### DATA EXCERPTS

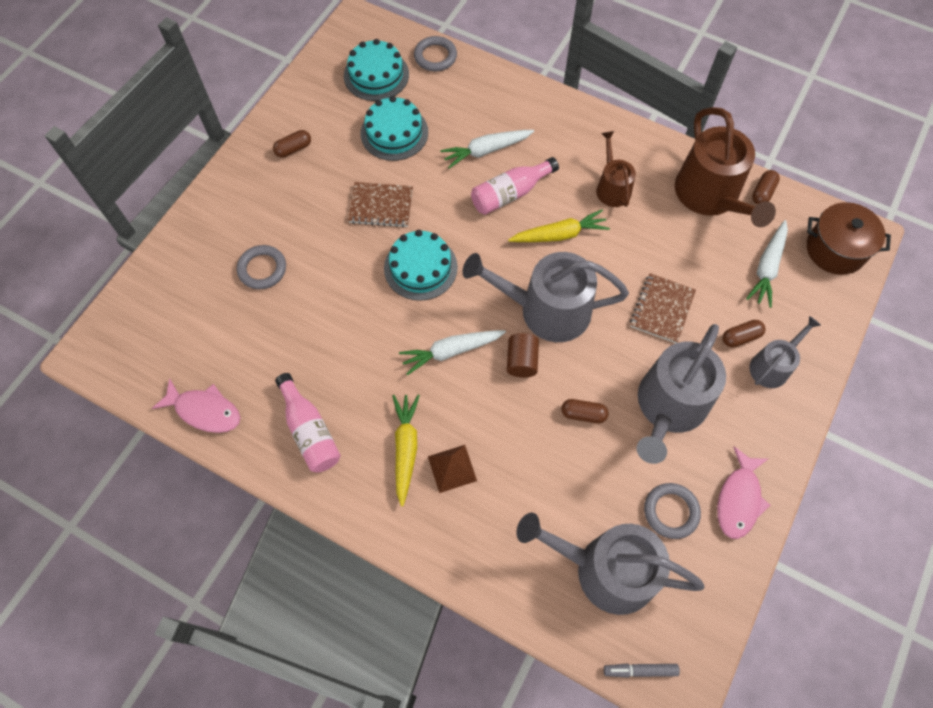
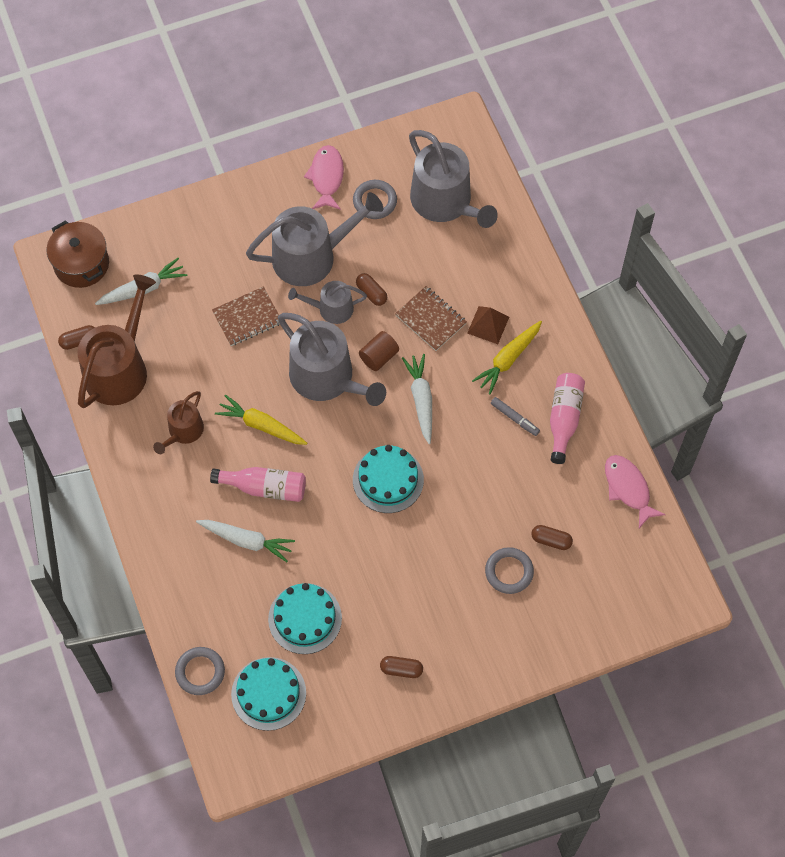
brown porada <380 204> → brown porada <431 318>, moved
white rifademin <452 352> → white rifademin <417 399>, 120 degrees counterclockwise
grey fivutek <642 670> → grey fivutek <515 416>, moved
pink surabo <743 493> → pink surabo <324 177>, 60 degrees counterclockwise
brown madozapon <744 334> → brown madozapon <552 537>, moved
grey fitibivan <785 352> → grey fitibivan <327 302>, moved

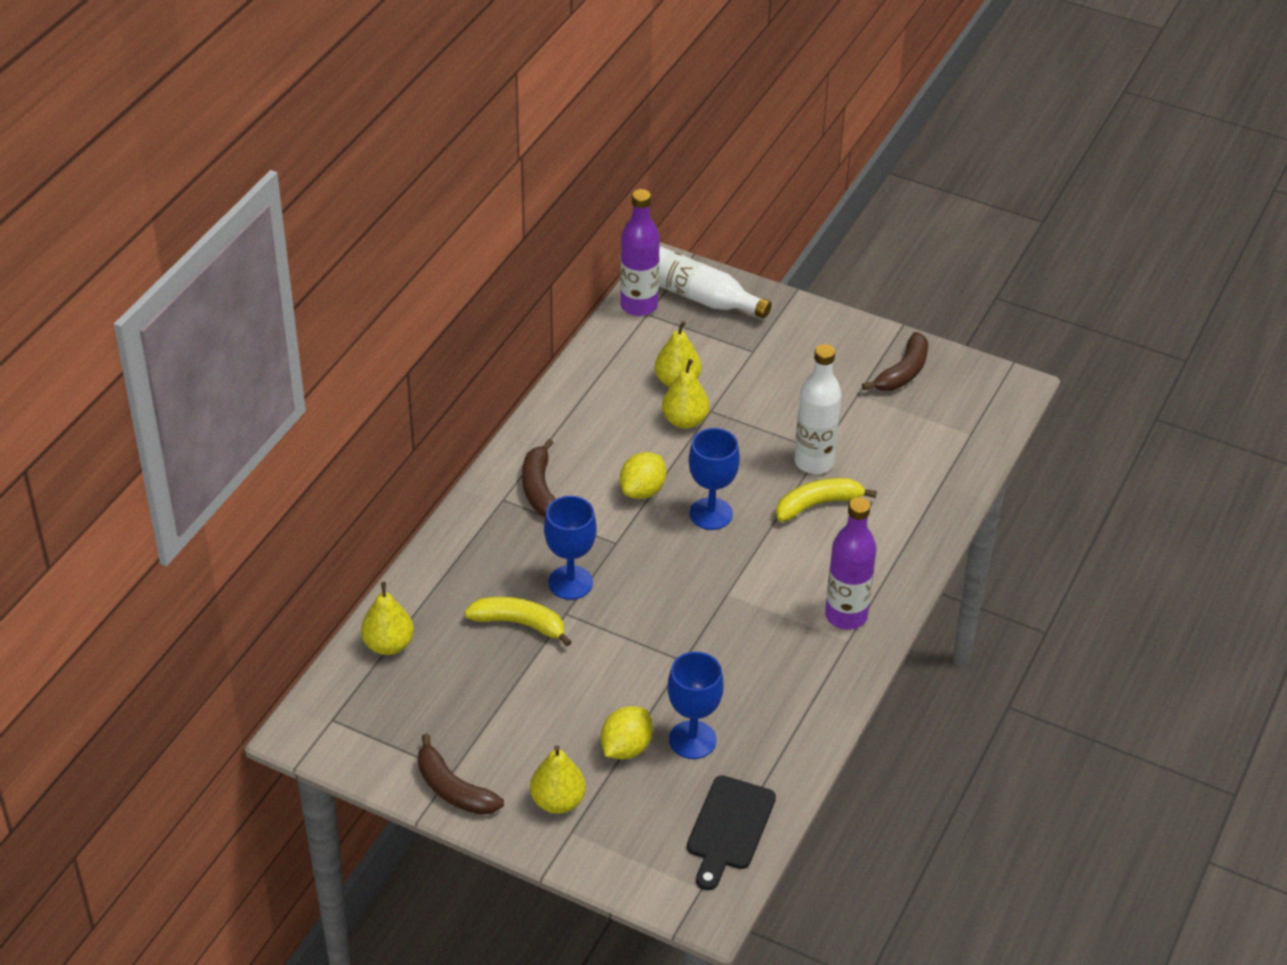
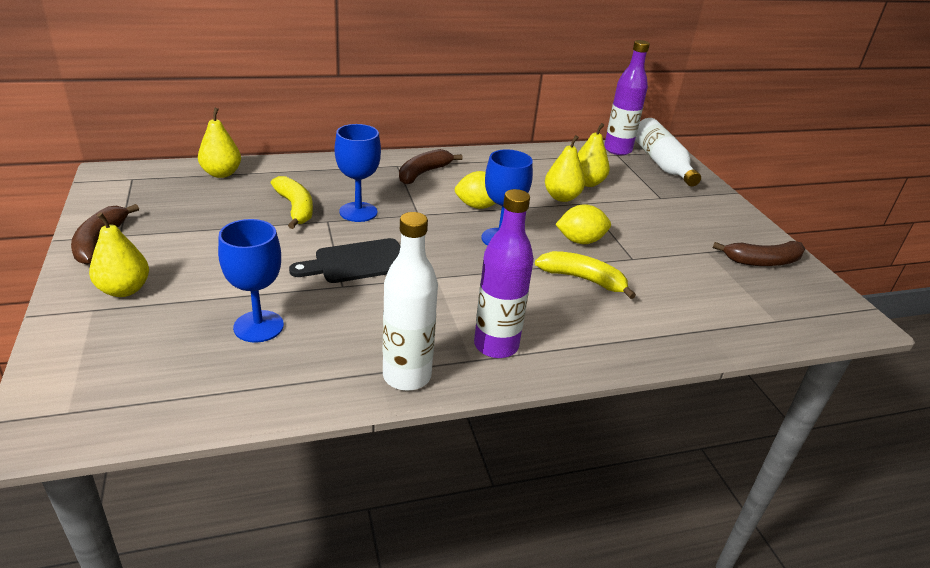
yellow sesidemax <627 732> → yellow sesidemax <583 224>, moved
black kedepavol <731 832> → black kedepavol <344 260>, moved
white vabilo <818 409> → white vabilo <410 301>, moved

######
### DATA EXCERPTS

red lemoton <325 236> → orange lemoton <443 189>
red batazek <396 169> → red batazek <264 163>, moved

######

TASK DIRECTIONS: Copy needed, without pictures: the lines of the listing above from the line containing "brown porada <380" up to and including the line containing "white vabilo <818", set down exactly.

FINAL ANSWER:
brown porada <380 204> → brown porada <431 318>, moved
white rifademin <452 352> → white rifademin <417 399>, 120 degrees counterclockwise
grey fivutek <642 670> → grey fivutek <515 416>, moved
pink surabo <743 493> → pink surabo <324 177>, 60 degrees counterclockwise
brown madozapon <744 334> → brown madozapon <552 537>, moved
grey fitibivan <785 352> → grey fitibivan <327 302>, moved

yellow sesidemax <627 732> → yellow sesidemax <583 224>, moved
black kedepavol <731 832> → black kedepavol <344 260>, moved
white vabilo <818 409> → white vabilo <410 301>, moved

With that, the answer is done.